*STUDY MATERIAL*

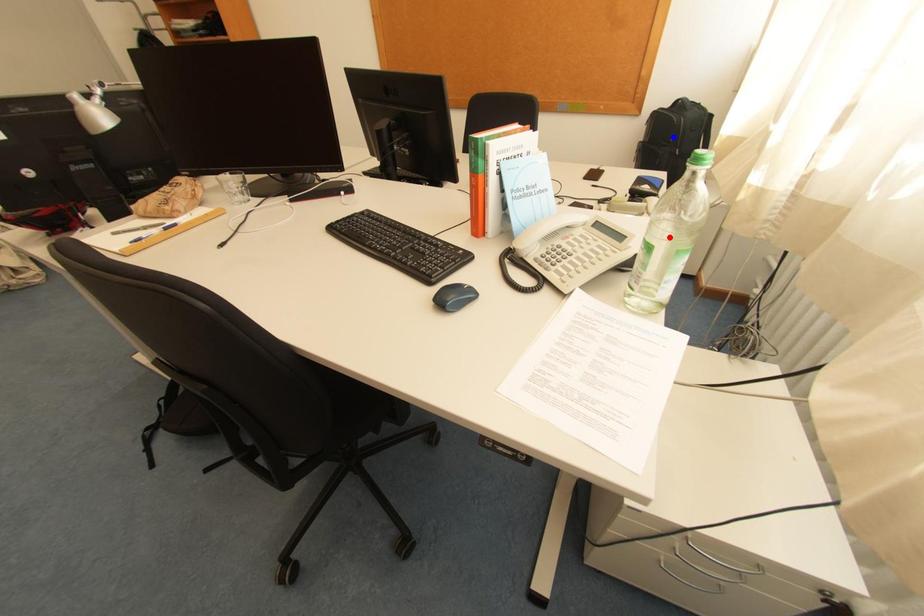
Question: Which of the two points in the image is closer to the camera?

Choices:
 (A) Blue point is closer.
 (B) Red point is closer.

Answer: (B)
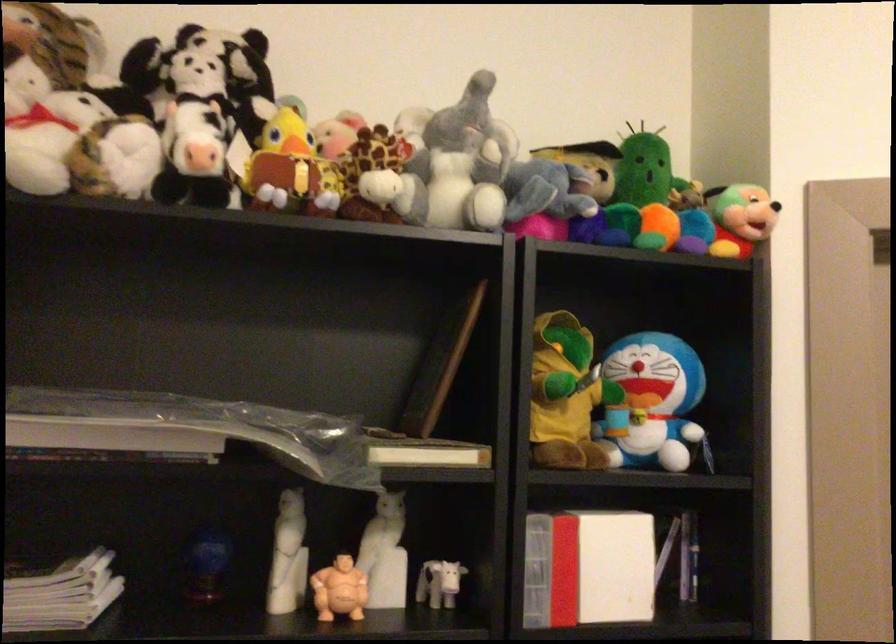
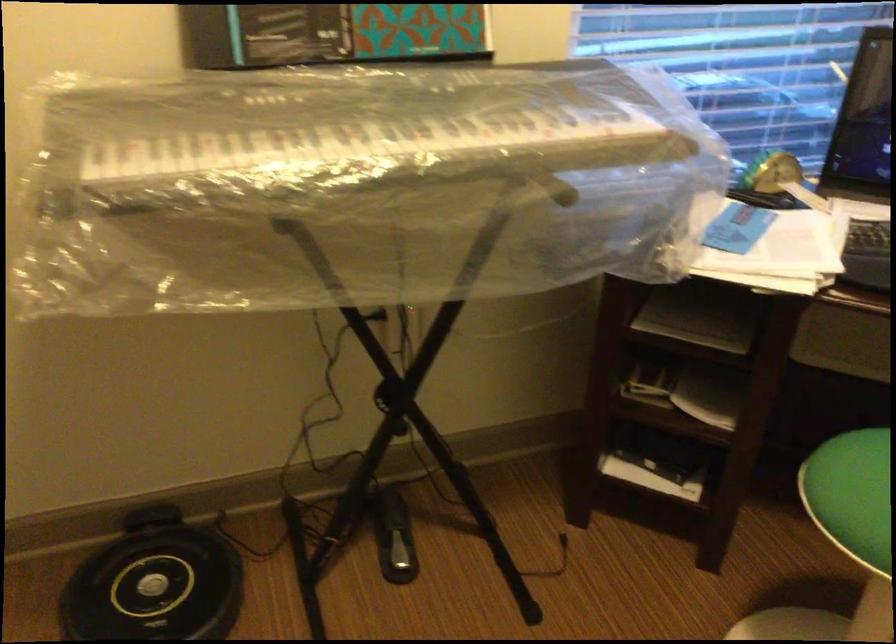
Consider the image. First-person continuous shooting, in which direction is the camera rotating?

The rotation direction of the camera is right-down.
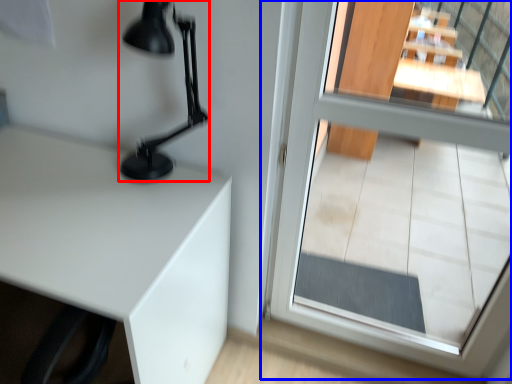
Question: Which point is further to the camera, table lamp (highlighted by a red box) or glass door (highlighted by a blue box)?

Choices:
 (A) table lamp
 (B) glass door

Answer: (A)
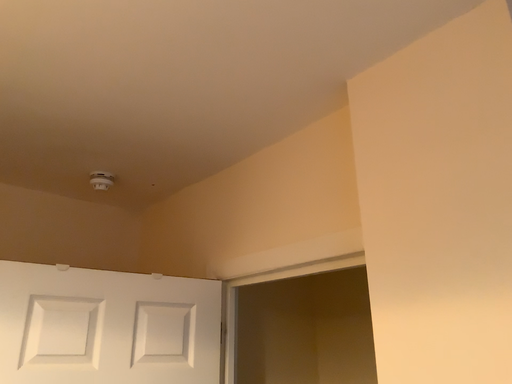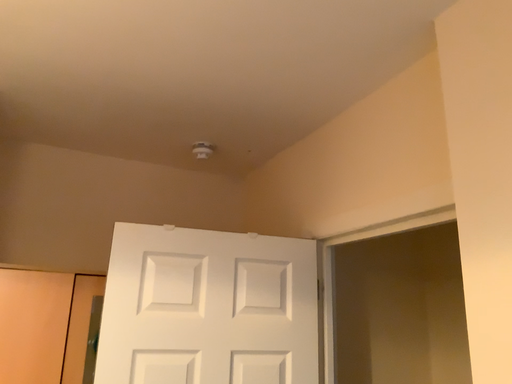
Question: Which way did the camera rotate in the video?

Choices:
 (A) rotated right
 (B) rotated left

Answer: (B)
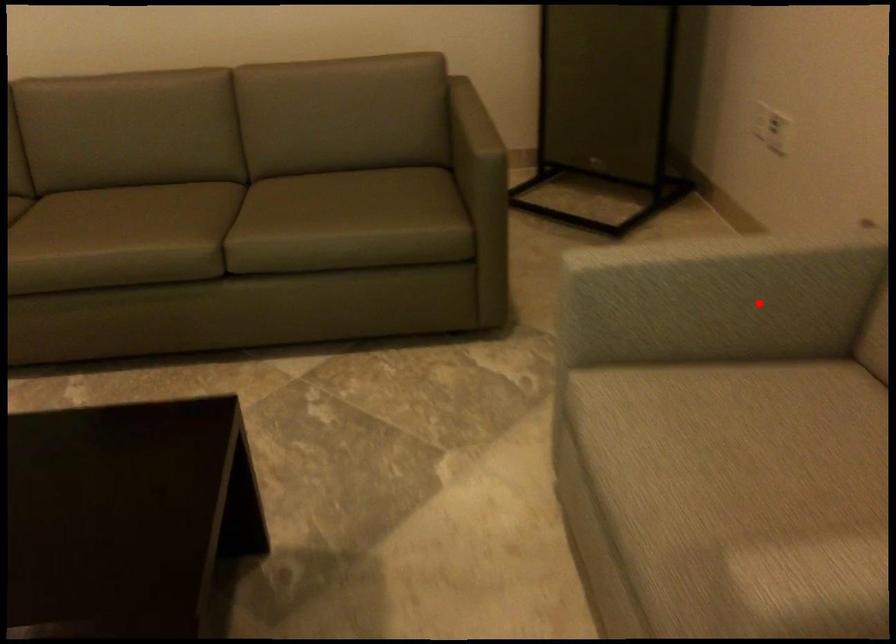
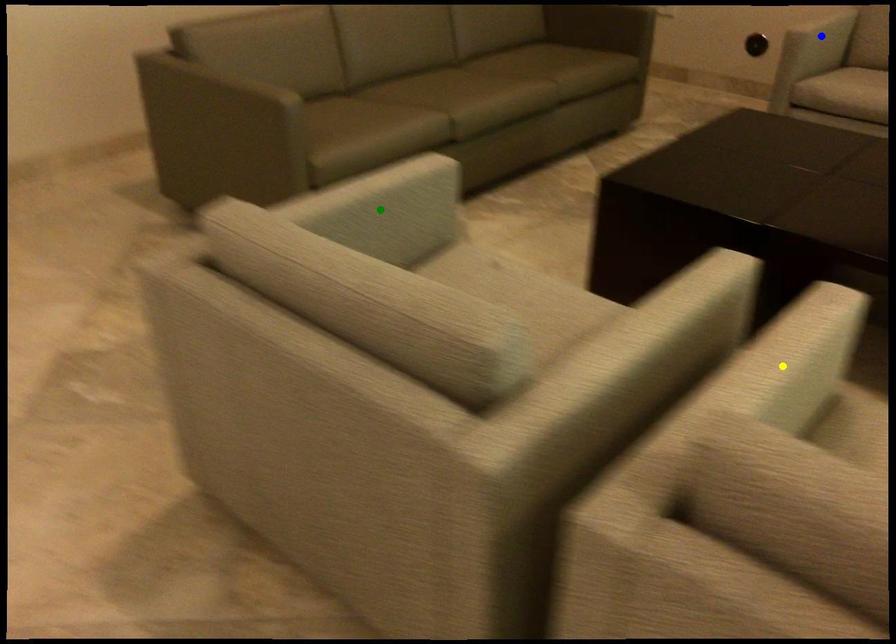
Question: I am providing you with two images of the same scene from different viewpoints. A red point is marked on the first image. You are given multiple points on the second image. Which mark in image 2 goes with the point in image 1?

Choices:
 (A) yellow point
 (B) green point
 (C) blue point

Answer: (C)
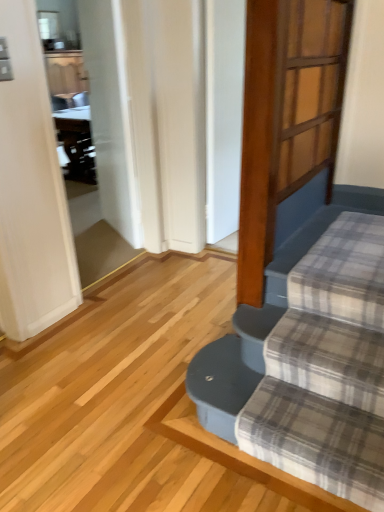
Question: From the image's perspective, is white glossy screen door at upper left, which is the first screen door from back to front, beneath wooden screen door at upper right, the 1th screen door when ordered from right to left?

Choices:
 (A) no
 (B) yes

Answer: (A)

Question: Does white glossy screen door at upper left, the 2th screen door in the front-to-back sequence, lie in front of wooden screen door at upper right, which is counted as the 2th screen door, starting from the back?

Choices:
 (A) no
 (B) yes

Answer: (A)

Question: From the image's perspective, does white glossy screen door at upper left, placed as the 1th screen door when sorted from left to right, appear higher than wooden screen door at upper right, acting as the 2th screen door starting from the left?

Choices:
 (A) yes
 (B) no

Answer: (A)

Question: Could wooden screen door at upper right, the 1th screen door when ordered from right to left, be considered to be inside white glossy screen door at upper left, placed as the 1th screen door when sorted from left to right?

Choices:
 (A) no
 (B) yes

Answer: (A)

Question: Is white glossy screen door at upper left, which is the first screen door from back to front, at the right side of wooden screen door at upper right, acting as the 2th screen door starting from the left?

Choices:
 (A) yes
 (B) no

Answer: (B)

Question: In terms of size, does white glossy screen door at upper left, placed as the 1th screen door when sorted from left to right, appear bigger or smaller than wooden screen door at upper right, which is counted as the 2th screen door, starting from the back?

Choices:
 (A) big
 (B) small

Answer: (A)

Question: From a real-world perspective, relative to wooden screen door at upper right, which is counted as the 2th screen door, starting from the back, is white glossy screen door at upper left, the 2th screen door in the right-to-left sequence, vertically above or below?

Choices:
 (A) above
 (B) below

Answer: (B)

Question: Is white glossy screen door at upper left, the 2th screen door in the right-to-left sequence, to the left or to the right of wooden screen door at upper right, acting as the 2th screen door starting from the left, in the image?

Choices:
 (A) right
 (B) left

Answer: (B)

Question: From the image's perspective, is white glossy screen door at upper left, placed as the 1th screen door when sorted from left to right, positioned above or below wooden screen door at upper right, acting as the 2th screen door starting from the left?

Choices:
 (A) below
 (B) above

Answer: (B)

Question: Considering the positions of wooden screen door at upper right, acting as the 2th screen door starting from the left, and plaid fabric at lower right in the image, is wooden screen door at upper right, acting as the 2th screen door starting from the left, bigger or smaller than plaid fabric at lower right?

Choices:
 (A) big
 (B) small

Answer: (B)

Question: Is wooden screen door at upper right, the 1th screen door when ordered from right to left, situated inside plaid fabric at lower right or outside?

*TASK INSTRUCTIONS*
Output all of the records above verbatim, line for line, but omit the picture markers.

*SOLUTION TO THE EXERCISE*
Question: Which of the two points in the image is closer to the camera?

Choices:
 (A) Blue point is closer.
 (B) Red point is closer.

Answer: (B)
Consider the image. First-person continuous shooting, in which direction is the camera rotating?

The rotation direction of the camera is right-down.
Question: Which point is further to the camera, table lamp (highlighted by a red box) or glass door (highlighted by a blue box)?

Choices:
 (A) table lamp
 (B) glass door

Answer: (A)
Question: Which way did the camera rotate in the video?

Choices:
 (A) rotated right
 (B) rotated left

Answer: (B)
Question: I am providing you with two images of the same scene from different viewpoints. A red point is marked on the first image. You are given multiple points on the second image. Which mark in image 2 goes with the point in image 1?

Choices:
 (A) yellow point
 (B) green point
 (C) blue point

Answer: (C)
Question: From the image's perspective, is white glossy screen door at upper left, which is the first screen door from back to front, beneath wooden screen door at upper right, the 1th screen door when ordered from right to left?

Choices:
 (A) no
 (B) yes

Answer: (A)

Question: Does white glossy screen door at upper left, the 2th screen door in the front-to-back sequence, lie in front of wooden screen door at upper right, which is counted as the 2th screen door, starting from the back?

Choices:
 (A) no
 (B) yes

Answer: (A)

Question: From the image's perspective, does white glossy screen door at upper left, placed as the 1th screen door when sorted from left to right, appear higher than wooden screen door at upper right, acting as the 2th screen door starting from the left?

Choices:
 (A) yes
 (B) no

Answer: (A)

Question: Could wooden screen door at upper right, the 1th screen door when ordered from right to left, be considered to be inside white glossy screen door at upper left, placed as the 1th screen door when sorted from left to right?

Choices:
 (A) no
 (B) yes

Answer: (A)

Question: Is white glossy screen door at upper left, which is the first screen door from back to front, at the right side of wooden screen door at upper right, acting as the 2th screen door starting from the left?

Choices:
 (A) yes
 (B) no

Answer: (B)

Question: In terms of size, does white glossy screen door at upper left, placed as the 1th screen door when sorted from left to right, appear bigger or smaller than wooden screen door at upper right, which is counted as the 2th screen door, starting from the back?

Choices:
 (A) big
 (B) small

Answer: (A)

Question: From a real-world perspective, relative to wooden screen door at upper right, which is counted as the 2th screen door, starting from the back, is white glossy screen door at upper left, the 2th screen door in the right-to-left sequence, vertically above or below?

Choices:
 (A) above
 (B) below

Answer: (B)

Question: Is white glossy screen door at upper left, the 2th screen door in the right-to-left sequence, to the left or to the right of wooden screen door at upper right, acting as the 2th screen door starting from the left, in the image?

Choices:
 (A) right
 (B) left

Answer: (B)

Question: From the image's perspective, is white glossy screen door at upper left, placed as the 1th screen door when sorted from left to right, positioned above or below wooden screen door at upper right, acting as the 2th screen door starting from the left?

Choices:
 (A) below
 (B) above

Answer: (B)

Question: Considering the positions of wooden screen door at upper right, acting as the 2th screen door starting from the left, and plaid fabric at lower right in the image, is wooden screen door at upper right, acting as the 2th screen door starting from the left, bigger or smaller than plaid fabric at lower right?

Choices:
 (A) big
 (B) small

Answer: (B)

Question: Is wooden screen door at upper right, the 1th screen door when ordered from right to left, situated inside plaid fabric at lower right or outside?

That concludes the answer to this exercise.